■ WHAT IS NEEDED ■
When a picture appears among the records, leave it out, and copy all else exactly.

■ RECORDS FOR THE EXERCISE ■
==============================
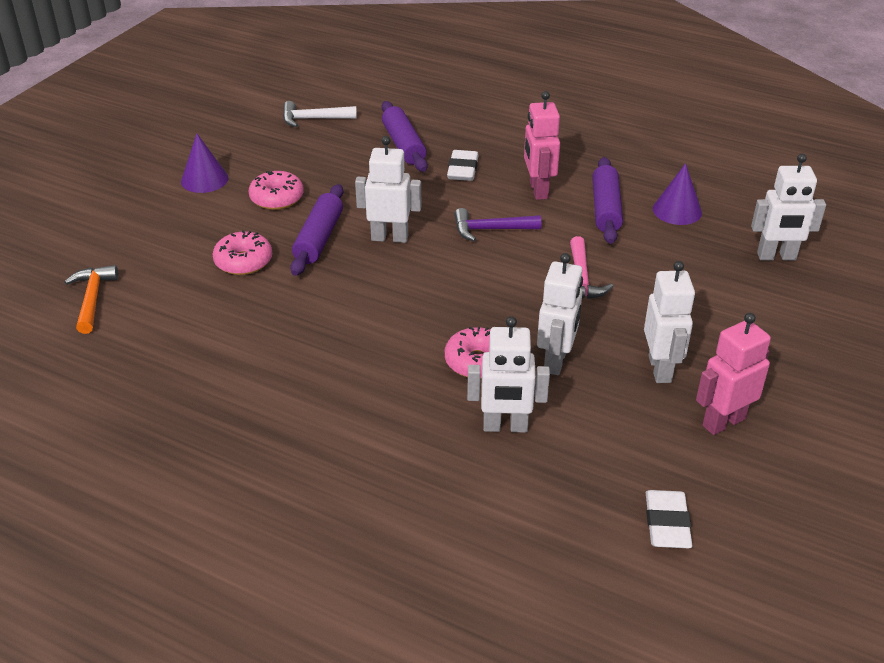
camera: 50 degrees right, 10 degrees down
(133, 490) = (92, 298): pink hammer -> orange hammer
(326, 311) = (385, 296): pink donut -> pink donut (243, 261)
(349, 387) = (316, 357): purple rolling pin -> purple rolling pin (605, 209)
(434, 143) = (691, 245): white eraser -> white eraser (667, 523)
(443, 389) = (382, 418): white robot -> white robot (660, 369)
==============================
■ ANSWER SECTION ■
camera: 50 degrees right, 10 degrees down
(133, 490) = (92, 298): pink hammer -> orange hammer
(326, 311) = (385, 296): pink donut -> pink donut (243, 261)
(349, 387) = (316, 357): purple rolling pin -> purple rolling pin (605, 209)
(434, 143) = (691, 245): white eraser -> white eraser (667, 523)
(443, 389) = (382, 418): white robot -> white robot (660, 369)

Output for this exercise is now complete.